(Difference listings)
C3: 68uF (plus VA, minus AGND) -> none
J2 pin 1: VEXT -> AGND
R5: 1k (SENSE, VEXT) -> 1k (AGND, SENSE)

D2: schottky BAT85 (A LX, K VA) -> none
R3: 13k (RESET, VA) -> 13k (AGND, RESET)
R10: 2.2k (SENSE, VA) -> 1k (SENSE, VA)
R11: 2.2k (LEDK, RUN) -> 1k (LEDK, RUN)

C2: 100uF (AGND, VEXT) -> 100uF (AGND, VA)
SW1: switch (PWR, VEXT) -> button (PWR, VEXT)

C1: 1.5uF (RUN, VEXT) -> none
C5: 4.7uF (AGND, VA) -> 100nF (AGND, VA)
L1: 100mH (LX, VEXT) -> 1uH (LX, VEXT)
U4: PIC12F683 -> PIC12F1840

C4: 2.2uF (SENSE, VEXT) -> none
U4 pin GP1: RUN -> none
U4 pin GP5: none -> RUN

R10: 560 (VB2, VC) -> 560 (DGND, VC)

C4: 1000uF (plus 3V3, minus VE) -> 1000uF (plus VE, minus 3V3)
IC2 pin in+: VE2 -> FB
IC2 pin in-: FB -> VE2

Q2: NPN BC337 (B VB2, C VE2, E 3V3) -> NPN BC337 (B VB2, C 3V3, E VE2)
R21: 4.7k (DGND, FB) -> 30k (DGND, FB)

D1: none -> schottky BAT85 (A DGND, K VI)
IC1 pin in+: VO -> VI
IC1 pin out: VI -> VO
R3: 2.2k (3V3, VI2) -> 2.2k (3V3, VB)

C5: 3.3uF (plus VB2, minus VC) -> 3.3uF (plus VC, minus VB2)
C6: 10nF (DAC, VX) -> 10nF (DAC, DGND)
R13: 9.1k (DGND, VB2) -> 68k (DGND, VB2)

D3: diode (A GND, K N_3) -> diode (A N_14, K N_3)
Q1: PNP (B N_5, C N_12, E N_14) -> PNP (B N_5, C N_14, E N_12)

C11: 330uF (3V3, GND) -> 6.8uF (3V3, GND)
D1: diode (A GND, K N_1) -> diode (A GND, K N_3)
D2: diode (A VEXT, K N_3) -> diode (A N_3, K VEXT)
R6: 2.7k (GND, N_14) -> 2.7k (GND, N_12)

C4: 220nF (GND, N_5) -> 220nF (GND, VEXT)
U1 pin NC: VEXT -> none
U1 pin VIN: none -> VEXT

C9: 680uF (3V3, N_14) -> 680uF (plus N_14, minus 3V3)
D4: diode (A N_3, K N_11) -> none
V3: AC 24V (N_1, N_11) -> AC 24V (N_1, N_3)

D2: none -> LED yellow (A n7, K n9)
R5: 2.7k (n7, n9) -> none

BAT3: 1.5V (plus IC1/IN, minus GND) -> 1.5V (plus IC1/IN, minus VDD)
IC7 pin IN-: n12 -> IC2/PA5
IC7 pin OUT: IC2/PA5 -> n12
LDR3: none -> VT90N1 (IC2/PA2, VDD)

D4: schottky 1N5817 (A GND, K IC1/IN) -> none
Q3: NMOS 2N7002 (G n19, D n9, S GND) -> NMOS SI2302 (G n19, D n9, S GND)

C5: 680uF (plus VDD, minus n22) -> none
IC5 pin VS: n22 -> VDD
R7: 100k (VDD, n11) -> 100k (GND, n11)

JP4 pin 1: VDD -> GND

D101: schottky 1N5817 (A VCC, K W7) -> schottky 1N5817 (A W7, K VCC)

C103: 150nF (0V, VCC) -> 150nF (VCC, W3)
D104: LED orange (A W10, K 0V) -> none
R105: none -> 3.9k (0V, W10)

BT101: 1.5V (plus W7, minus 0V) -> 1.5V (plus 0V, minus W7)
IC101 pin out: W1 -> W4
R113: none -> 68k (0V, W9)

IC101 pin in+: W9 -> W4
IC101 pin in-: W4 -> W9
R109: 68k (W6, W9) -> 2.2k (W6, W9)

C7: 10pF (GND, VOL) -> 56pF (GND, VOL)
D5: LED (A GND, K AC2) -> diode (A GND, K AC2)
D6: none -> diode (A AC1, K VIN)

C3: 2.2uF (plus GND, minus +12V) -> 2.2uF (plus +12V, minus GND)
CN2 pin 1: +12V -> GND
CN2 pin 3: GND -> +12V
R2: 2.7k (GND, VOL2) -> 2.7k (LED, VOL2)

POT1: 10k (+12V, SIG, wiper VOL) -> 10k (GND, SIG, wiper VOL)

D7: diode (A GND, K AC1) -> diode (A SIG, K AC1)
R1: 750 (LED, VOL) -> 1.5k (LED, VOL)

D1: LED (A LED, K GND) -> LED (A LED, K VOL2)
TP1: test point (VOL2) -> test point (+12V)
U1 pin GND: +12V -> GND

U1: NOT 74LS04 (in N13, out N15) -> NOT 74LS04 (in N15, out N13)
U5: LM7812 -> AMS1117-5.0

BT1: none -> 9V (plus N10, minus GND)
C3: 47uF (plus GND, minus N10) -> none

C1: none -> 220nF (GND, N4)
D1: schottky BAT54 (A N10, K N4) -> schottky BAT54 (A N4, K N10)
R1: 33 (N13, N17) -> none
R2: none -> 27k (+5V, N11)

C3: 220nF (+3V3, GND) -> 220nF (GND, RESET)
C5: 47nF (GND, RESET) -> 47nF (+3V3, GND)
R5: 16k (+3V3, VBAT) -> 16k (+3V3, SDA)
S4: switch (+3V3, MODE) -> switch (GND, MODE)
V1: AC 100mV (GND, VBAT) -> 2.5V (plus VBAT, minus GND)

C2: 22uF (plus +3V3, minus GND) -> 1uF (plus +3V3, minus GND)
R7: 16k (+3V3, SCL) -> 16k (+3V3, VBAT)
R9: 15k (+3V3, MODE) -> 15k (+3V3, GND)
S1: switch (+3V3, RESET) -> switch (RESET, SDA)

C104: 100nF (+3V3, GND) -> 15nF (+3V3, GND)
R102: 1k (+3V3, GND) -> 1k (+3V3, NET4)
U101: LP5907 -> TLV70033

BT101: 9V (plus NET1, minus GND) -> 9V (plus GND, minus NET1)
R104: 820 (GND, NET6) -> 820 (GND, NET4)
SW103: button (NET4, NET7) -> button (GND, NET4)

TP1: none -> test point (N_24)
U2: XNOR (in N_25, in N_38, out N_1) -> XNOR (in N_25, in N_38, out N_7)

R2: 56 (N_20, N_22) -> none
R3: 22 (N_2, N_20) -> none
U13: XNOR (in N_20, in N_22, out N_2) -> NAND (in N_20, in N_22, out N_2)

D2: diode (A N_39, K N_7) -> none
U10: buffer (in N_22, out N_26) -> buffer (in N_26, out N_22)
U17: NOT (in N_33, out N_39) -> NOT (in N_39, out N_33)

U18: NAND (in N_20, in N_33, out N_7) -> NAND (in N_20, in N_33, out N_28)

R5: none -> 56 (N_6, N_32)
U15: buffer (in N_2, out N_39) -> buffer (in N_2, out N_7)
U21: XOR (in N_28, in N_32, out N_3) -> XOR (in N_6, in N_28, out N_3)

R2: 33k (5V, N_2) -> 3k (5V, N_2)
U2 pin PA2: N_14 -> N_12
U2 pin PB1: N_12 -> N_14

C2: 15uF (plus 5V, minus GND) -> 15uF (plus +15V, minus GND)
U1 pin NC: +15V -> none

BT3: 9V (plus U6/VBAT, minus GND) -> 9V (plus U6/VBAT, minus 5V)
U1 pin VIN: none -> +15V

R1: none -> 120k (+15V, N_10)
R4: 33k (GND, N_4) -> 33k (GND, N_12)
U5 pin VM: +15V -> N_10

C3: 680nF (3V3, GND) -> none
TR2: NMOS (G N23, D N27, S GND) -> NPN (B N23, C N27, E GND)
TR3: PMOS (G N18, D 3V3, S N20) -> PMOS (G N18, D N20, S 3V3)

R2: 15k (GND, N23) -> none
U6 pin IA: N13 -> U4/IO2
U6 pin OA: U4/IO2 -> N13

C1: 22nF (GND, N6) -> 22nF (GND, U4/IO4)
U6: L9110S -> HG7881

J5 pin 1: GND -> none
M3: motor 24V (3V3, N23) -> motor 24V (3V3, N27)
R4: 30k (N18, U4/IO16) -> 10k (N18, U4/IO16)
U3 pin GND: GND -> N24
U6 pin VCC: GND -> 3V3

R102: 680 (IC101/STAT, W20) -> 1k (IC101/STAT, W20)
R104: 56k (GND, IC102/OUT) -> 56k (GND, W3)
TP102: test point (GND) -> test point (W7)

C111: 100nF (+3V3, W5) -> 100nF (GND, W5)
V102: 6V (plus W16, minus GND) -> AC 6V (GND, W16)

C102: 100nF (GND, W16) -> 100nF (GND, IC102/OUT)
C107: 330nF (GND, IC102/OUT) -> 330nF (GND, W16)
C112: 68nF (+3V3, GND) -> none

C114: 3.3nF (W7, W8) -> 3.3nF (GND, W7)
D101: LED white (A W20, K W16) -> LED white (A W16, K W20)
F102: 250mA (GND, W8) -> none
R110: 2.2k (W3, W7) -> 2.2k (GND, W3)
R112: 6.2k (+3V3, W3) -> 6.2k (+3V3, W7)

What you are asked to do →
Please copy the lines in the records above between the one holding "C1: 1.5uF (RUN, VEXT) -> none" and the one holding "IC1 pin in+: VO -> VI", inclusive, exactly and with no other line.

Result of the exercise →
C1: 1.5uF (RUN, VEXT) -> none
C5: 4.7uF (AGND, VA) -> 100nF (AGND, VA)
L1: 100mH (LX, VEXT) -> 1uH (LX, VEXT)
U4: PIC12F683 -> PIC12F1840

C4: 2.2uF (SENSE, VEXT) -> none
U4 pin GP1: RUN -> none
U4 pin GP5: none -> RUN

R10: 560 (VB2, VC) -> 560 (DGND, VC)

C4: 1000uF (plus 3V3, minus VE) -> 1000uF (plus VE, minus 3V3)
IC2 pin in+: VE2 -> FB
IC2 pin in-: FB -> VE2

Q2: NPN BC337 (B VB2, C VE2, E 3V3) -> NPN BC337 (B VB2, C 3V3, E VE2)
R21: 4.7k (DGND, FB) -> 30k (DGND, FB)

D1: none -> schottky BAT85 (A DGND, K VI)
IC1 pin in+: VO -> VI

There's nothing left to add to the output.